Exercise description - Images excepted, the data below must be repeated exactly.

Input records -
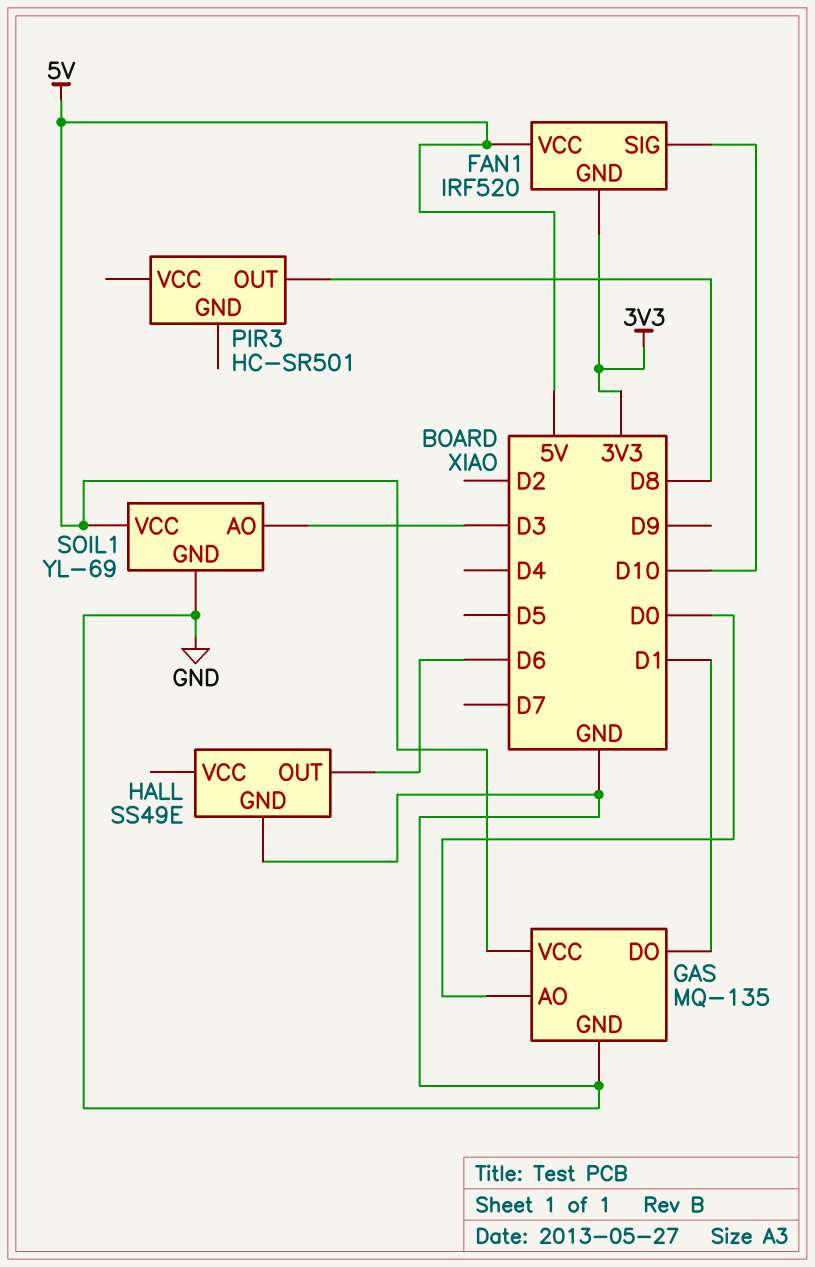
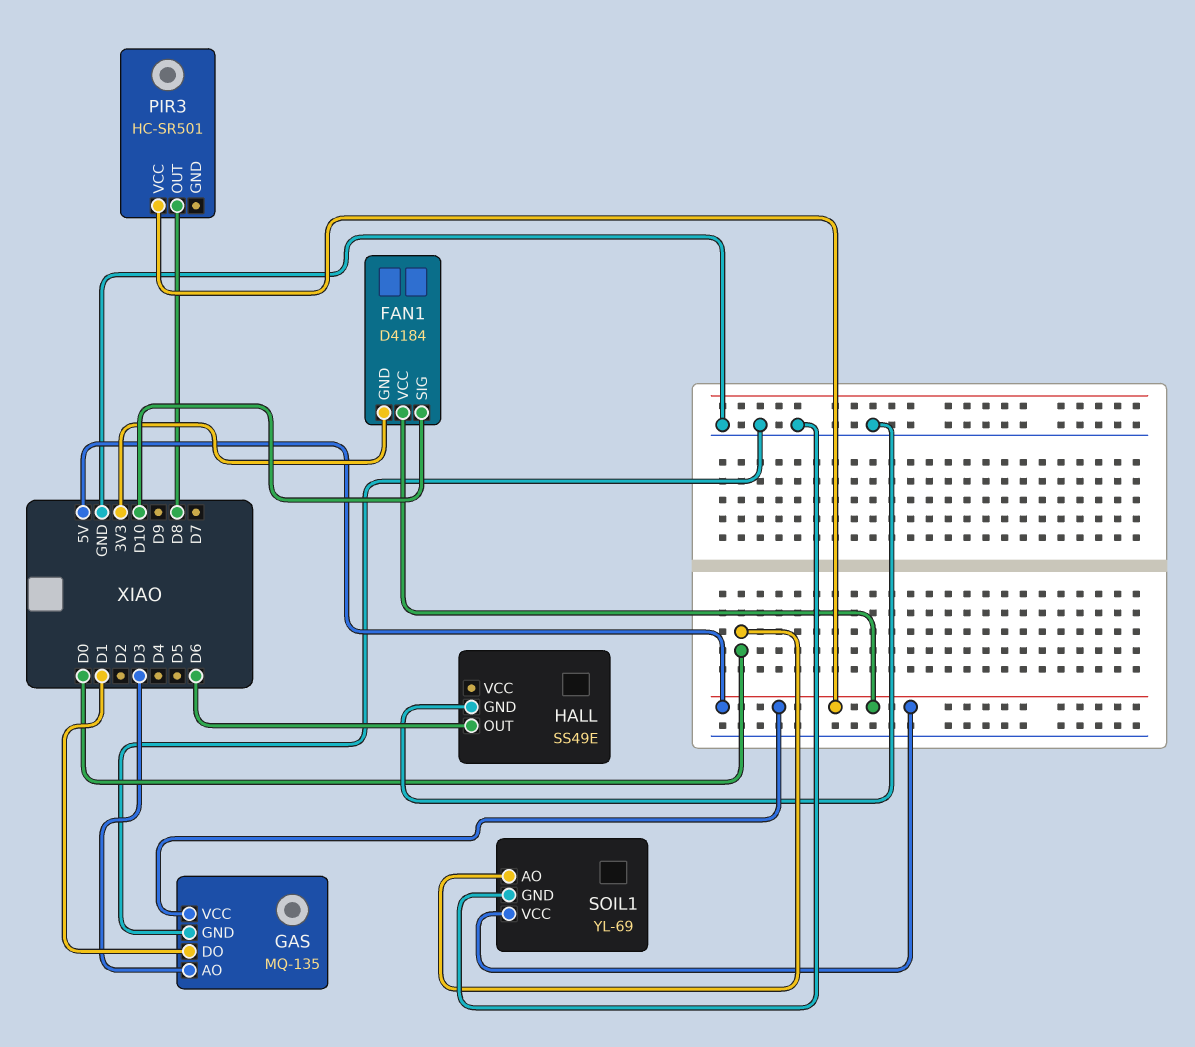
FAN1: IRF520 -> D4184
GAS pin AO: D0 -> D3
PIR3 pin VCC: none -> 5V
SOIL1 pin AO: D3 -> D0

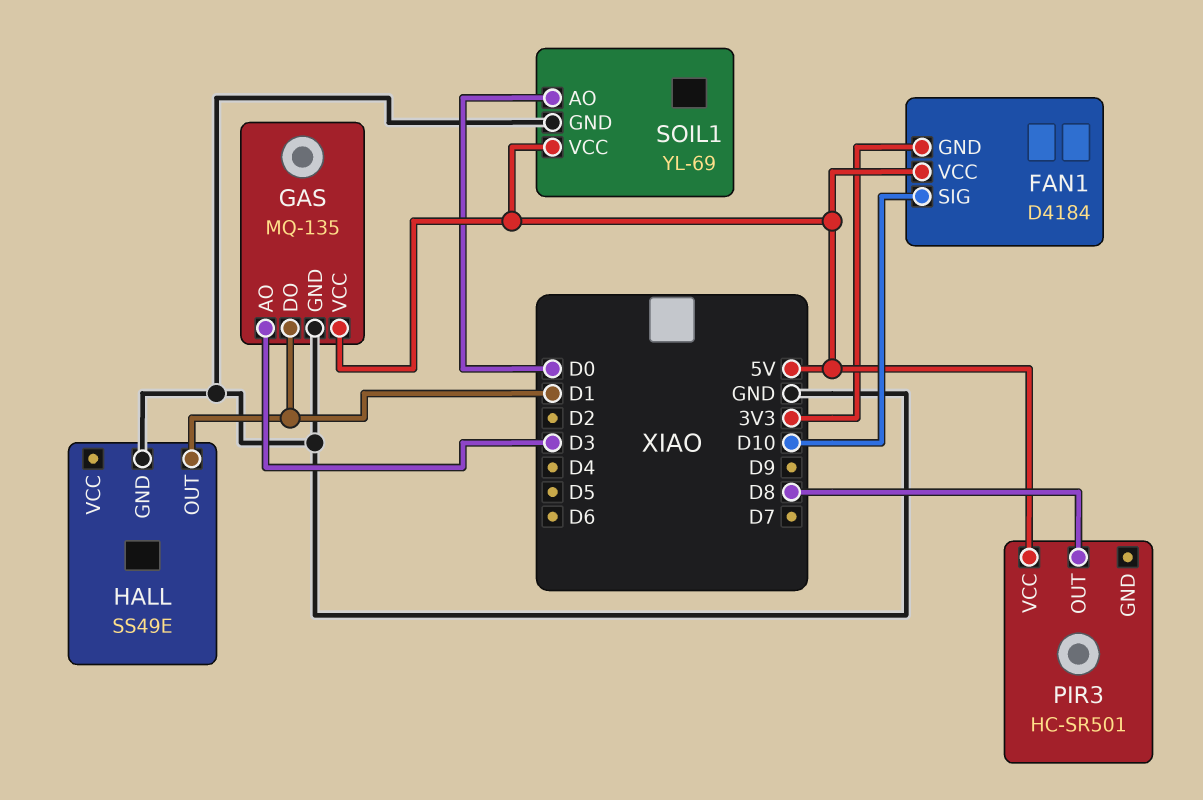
HALL pin OUT: D6 -> D1

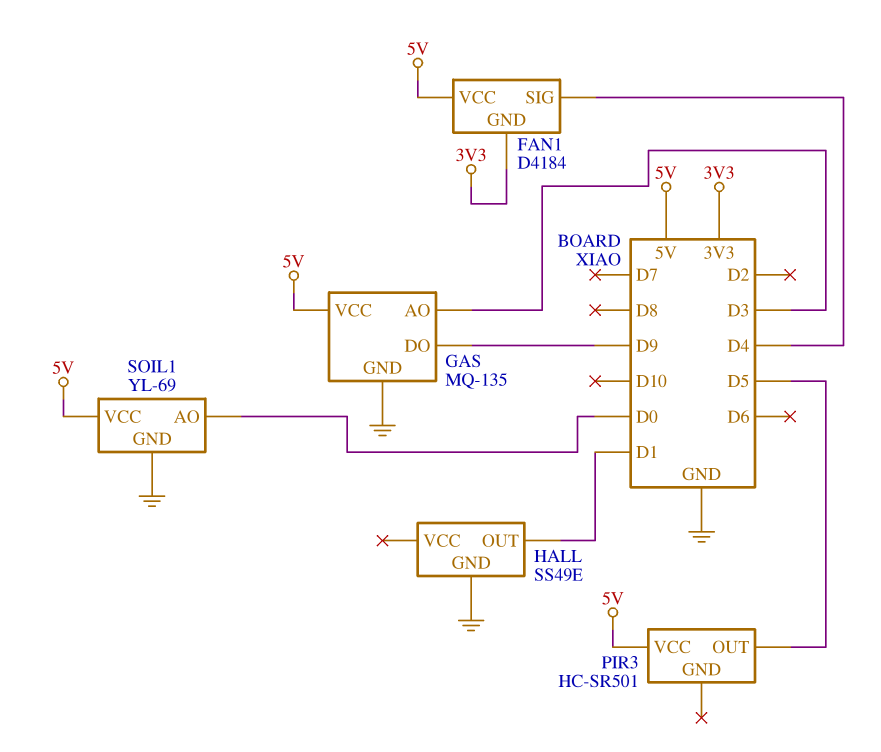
FAN1 pin SIG: D10 -> D4
GAS pin DO: D1 -> D9
PIR3 pin OUT: D8 -> D5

Exercise response -
FAN1: IRF520 -> D4184
GAS pin AO: D0 -> D3
PIR3 pin VCC: none -> 5V
SOIL1 pin AO: D3 -> D0

HALL pin OUT: D6 -> D1

FAN1 pin SIG: D10 -> D4
GAS pin DO: D1 -> D9
PIR3 pin OUT: D8 -> D5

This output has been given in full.